━━━ Records for processing

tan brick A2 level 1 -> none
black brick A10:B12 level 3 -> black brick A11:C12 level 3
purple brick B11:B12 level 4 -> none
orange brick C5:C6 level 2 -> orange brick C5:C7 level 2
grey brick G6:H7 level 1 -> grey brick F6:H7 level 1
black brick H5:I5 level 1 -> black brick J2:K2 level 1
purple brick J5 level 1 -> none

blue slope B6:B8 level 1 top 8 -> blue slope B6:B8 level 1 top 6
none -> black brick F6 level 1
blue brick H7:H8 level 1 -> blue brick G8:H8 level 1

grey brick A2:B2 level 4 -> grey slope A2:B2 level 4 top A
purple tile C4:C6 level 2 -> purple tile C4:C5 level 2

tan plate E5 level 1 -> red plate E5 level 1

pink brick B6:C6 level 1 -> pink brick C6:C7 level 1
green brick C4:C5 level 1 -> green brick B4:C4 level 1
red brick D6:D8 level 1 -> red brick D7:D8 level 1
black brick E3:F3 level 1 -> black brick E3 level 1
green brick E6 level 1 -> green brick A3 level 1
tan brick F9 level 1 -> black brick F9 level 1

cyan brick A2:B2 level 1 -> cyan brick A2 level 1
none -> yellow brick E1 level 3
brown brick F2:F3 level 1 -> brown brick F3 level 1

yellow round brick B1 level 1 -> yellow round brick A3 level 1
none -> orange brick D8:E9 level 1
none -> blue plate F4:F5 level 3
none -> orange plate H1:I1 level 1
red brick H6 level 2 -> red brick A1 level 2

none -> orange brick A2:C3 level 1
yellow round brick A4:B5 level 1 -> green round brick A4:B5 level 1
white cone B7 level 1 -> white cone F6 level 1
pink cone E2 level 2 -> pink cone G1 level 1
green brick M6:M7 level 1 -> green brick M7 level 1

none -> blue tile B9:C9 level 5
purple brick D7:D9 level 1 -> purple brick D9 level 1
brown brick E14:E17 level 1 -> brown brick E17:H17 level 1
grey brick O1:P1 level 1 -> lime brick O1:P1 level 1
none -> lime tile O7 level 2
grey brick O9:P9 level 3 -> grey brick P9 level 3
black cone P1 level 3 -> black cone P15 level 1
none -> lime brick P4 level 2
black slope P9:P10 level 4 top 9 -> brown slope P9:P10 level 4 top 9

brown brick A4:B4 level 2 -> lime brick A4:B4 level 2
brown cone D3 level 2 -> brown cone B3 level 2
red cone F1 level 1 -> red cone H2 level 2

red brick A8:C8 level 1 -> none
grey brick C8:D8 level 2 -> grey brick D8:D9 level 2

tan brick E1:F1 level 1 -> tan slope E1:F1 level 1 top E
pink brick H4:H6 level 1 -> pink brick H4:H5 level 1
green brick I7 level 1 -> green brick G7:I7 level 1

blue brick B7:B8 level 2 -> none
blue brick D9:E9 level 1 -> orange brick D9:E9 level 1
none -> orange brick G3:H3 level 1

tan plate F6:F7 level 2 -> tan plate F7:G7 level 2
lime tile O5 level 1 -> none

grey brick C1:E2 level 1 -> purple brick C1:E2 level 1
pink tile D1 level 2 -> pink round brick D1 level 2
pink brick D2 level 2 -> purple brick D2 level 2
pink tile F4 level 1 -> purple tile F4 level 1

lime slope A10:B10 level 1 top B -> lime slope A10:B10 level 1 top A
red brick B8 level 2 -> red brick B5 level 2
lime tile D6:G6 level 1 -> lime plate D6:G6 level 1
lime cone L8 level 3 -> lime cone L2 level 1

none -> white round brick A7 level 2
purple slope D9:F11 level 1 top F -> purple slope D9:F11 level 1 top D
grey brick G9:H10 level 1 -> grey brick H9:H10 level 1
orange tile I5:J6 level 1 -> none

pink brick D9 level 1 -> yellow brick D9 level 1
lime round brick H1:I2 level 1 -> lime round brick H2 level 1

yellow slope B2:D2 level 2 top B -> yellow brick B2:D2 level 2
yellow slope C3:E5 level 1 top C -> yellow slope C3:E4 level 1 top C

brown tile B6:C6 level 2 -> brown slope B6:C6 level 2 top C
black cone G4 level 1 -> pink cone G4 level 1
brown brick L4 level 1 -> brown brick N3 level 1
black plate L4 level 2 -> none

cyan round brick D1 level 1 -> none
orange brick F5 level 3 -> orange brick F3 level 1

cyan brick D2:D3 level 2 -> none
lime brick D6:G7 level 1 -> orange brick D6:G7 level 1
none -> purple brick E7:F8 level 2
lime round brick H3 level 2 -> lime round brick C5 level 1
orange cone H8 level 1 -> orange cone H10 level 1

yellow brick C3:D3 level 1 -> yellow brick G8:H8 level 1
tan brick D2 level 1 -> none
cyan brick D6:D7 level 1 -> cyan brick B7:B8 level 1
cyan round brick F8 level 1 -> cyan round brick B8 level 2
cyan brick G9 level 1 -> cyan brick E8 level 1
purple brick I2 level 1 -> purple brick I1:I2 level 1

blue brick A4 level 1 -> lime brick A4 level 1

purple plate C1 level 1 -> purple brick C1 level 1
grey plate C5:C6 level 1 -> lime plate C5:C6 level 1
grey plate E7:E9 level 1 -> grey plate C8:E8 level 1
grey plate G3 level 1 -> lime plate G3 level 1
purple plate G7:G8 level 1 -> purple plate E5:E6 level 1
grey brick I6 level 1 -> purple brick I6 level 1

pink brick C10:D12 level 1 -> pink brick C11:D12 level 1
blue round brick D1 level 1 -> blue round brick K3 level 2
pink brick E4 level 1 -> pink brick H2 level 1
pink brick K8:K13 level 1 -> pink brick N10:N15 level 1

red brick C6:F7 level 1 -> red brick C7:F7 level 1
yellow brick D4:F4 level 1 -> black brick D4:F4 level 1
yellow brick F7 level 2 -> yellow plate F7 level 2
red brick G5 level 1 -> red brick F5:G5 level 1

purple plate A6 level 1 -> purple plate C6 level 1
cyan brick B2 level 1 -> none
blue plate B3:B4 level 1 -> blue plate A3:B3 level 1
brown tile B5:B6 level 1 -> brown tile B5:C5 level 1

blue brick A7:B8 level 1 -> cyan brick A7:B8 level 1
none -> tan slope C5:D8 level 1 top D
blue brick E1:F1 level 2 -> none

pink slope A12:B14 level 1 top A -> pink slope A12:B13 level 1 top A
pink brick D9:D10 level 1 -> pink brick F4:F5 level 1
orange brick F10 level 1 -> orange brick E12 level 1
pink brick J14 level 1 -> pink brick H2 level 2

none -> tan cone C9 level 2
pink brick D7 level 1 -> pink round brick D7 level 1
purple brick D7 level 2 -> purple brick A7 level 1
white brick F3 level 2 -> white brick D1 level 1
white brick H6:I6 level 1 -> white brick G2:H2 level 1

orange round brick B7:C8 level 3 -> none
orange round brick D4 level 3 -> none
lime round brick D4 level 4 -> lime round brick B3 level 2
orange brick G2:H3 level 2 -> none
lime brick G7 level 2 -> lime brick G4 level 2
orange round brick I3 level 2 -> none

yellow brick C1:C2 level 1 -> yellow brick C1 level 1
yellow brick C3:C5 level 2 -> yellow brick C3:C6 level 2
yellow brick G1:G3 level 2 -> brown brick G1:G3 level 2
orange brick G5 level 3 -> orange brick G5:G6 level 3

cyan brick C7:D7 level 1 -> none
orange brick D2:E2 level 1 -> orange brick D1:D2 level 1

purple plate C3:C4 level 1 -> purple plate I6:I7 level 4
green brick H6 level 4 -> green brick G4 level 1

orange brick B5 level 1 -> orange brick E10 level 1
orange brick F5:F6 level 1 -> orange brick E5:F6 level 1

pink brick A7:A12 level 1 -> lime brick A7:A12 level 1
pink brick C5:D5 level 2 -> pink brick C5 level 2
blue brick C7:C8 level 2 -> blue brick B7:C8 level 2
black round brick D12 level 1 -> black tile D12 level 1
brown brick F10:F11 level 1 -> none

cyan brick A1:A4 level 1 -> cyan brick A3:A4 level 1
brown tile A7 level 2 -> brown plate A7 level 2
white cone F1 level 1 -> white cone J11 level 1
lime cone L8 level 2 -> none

━━━━━━

Exactly the lines from the start of the entries through the one bearing "none -> orange brick A2:C3 level 1" are to be output, with both ends included.

Response to this task
tan brick A2 level 1 -> none
black brick A10:B12 level 3 -> black brick A11:C12 level 3
purple brick B11:B12 level 4 -> none
orange brick C5:C6 level 2 -> orange brick C5:C7 level 2
grey brick G6:H7 level 1 -> grey brick F6:H7 level 1
black brick H5:I5 level 1 -> black brick J2:K2 level 1
purple brick J5 level 1 -> none

blue slope B6:B8 level 1 top 8 -> blue slope B6:B8 level 1 top 6
none -> black brick F6 level 1
blue brick H7:H8 level 1 -> blue brick G8:H8 level 1

grey brick A2:B2 level 4 -> grey slope A2:B2 level 4 top A
purple tile C4:C6 level 2 -> purple tile C4:C5 level 2

tan plate E5 level 1 -> red plate E5 level 1

pink brick B6:C6 level 1 -> pink brick C6:C7 level 1
green brick C4:C5 level 1 -> green brick B4:C4 level 1
red brick D6:D8 level 1 -> red brick D7:D8 level 1
black brick E3:F3 level 1 -> black brick E3 level 1
green brick E6 level 1 -> green brick A3 level 1
tan brick F9 level 1 -> black brick F9 level 1

cyan brick A2:B2 level 1 -> cyan brick A2 level 1
none -> yellow brick E1 level 3
brown brick F2:F3 level 1 -> brown brick F3 level 1

yellow round brick B1 level 1 -> yellow round brick A3 level 1
none -> orange brick D8:E9 level 1
none -> blue plate F4:F5 level 3
none -> orange plate H1:I1 level 1
red brick H6 level 2 -> red brick A1 level 2

none -> orange brick A2:C3 level 1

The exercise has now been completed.